What you need to do: Starting with the first line below, reproduce each line exactly until you have included the one bearing "kitchen counter: (217, 209)".

** Data supplied follows **

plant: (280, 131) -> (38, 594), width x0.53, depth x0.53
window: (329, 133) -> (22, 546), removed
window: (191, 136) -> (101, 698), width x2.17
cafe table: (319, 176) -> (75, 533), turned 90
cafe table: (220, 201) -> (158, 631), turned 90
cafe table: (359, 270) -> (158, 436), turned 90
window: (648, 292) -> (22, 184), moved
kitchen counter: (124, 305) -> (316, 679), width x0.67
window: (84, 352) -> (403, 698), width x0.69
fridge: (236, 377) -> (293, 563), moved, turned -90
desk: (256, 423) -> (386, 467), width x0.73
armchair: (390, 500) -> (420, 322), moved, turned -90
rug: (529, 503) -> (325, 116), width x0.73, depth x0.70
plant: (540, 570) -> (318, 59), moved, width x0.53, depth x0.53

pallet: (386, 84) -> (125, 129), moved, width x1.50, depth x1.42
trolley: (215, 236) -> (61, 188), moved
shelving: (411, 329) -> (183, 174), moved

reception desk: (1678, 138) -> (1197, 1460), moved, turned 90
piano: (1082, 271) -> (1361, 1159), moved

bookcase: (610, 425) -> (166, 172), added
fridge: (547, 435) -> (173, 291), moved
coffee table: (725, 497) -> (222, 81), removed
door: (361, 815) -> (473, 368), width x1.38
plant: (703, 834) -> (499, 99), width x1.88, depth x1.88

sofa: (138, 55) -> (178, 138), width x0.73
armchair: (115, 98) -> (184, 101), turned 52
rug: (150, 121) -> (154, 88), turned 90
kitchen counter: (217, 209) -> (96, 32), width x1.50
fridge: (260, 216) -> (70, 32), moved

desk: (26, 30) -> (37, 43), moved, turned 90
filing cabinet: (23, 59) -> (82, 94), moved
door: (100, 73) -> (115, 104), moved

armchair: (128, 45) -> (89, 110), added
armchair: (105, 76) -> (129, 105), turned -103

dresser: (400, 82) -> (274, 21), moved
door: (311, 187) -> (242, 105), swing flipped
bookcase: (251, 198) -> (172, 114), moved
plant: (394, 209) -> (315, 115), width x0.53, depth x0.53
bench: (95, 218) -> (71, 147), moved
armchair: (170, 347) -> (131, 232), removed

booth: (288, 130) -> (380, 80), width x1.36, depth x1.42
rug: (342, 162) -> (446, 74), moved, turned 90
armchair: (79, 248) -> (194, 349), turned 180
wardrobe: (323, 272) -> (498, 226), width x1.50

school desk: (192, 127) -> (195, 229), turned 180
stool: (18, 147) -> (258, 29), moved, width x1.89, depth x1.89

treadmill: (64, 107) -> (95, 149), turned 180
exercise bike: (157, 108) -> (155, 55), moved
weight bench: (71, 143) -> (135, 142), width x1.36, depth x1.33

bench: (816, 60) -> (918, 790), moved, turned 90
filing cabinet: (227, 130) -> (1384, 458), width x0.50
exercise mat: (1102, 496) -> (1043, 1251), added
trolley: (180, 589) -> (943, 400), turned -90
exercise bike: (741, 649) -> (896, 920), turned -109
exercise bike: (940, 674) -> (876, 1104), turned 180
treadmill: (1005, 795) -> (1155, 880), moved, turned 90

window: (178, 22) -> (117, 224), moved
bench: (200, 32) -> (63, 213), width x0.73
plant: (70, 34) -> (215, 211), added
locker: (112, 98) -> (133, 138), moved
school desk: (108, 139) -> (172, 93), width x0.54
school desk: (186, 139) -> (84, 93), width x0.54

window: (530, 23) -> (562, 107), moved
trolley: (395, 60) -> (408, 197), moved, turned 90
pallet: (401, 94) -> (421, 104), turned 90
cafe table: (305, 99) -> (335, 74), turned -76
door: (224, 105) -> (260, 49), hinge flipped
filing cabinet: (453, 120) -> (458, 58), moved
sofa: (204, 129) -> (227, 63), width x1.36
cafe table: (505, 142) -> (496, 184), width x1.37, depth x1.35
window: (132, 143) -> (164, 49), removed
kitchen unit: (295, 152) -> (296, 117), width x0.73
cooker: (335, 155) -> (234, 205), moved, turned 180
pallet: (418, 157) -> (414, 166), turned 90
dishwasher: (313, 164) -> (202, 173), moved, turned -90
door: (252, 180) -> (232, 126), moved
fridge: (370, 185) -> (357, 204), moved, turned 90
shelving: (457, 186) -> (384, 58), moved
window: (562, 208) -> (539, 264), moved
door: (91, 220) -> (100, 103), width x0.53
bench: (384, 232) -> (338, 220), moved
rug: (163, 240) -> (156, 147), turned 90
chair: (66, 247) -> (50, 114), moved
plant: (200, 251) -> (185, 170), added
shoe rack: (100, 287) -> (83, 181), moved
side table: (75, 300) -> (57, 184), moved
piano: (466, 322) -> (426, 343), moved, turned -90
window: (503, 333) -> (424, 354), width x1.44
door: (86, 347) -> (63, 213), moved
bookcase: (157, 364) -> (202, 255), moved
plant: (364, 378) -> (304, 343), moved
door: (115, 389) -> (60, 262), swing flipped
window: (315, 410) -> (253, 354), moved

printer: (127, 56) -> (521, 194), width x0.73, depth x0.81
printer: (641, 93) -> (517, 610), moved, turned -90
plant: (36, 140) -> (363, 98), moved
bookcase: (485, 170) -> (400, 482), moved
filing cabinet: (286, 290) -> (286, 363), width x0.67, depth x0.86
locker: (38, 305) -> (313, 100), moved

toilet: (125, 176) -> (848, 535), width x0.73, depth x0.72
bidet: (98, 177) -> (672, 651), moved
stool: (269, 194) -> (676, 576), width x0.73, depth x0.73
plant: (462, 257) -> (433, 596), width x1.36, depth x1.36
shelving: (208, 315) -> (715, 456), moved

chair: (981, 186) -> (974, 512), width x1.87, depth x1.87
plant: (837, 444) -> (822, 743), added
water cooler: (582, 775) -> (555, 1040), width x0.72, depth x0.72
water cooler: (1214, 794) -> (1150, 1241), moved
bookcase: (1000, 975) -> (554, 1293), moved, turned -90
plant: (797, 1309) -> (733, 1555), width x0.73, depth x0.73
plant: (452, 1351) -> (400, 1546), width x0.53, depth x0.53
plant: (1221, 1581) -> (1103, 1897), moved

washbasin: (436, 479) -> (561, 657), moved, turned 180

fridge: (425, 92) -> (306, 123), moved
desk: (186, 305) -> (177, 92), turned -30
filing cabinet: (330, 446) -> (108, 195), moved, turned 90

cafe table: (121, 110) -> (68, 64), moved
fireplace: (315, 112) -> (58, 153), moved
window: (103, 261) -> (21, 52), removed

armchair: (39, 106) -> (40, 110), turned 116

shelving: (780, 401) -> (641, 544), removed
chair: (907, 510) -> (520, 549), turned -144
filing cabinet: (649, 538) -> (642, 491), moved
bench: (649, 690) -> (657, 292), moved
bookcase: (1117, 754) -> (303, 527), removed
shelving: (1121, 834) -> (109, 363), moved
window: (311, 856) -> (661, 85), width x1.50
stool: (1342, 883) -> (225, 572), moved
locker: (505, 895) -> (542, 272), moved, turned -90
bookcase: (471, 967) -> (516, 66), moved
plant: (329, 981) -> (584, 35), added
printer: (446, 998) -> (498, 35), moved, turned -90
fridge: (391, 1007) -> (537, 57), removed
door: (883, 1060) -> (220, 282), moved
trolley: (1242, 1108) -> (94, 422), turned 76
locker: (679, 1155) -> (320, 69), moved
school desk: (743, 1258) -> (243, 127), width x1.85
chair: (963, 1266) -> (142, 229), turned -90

** End of Data supplied **

Response to this task:
plant: (280, 131) -> (38, 594), width x0.53, depth x0.53
window: (329, 133) -> (22, 546), removed
window: (191, 136) -> (101, 698), width x2.17
cafe table: (319, 176) -> (75, 533), turned 90
cafe table: (220, 201) -> (158, 631), turned 90
cafe table: (359, 270) -> (158, 436), turned 90
window: (648, 292) -> (22, 184), moved
kitchen counter: (124, 305) -> (316, 679), width x0.67
window: (84, 352) -> (403, 698), width x0.69
fridge: (236, 377) -> (293, 563), moved, turned -90
desk: (256, 423) -> (386, 467), width x0.73
armchair: (390, 500) -> (420, 322), moved, turned -90
rug: (529, 503) -> (325, 116), width x0.73, depth x0.70
plant: (540, 570) -> (318, 59), moved, width x0.53, depth x0.53

pallet: (386, 84) -> (125, 129), moved, width x1.50, depth x1.42
trolley: (215, 236) -> (61, 188), moved
shelving: (411, 329) -> (183, 174), moved

reception desk: (1678, 138) -> (1197, 1460), moved, turned 90
piano: (1082, 271) -> (1361, 1159), moved

bookcase: (610, 425) -> (166, 172), added
fridge: (547, 435) -> (173, 291), moved
coffee table: (725, 497) -> (222, 81), removed
door: (361, 815) -> (473, 368), width x1.38
plant: (703, 834) -> (499, 99), width x1.88, depth x1.88

sofa: (138, 55) -> (178, 138), width x0.73
armchair: (115, 98) -> (184, 101), turned 52
rug: (150, 121) -> (154, 88), turned 90
kitchen counter: (217, 209) -> (96, 32), width x1.50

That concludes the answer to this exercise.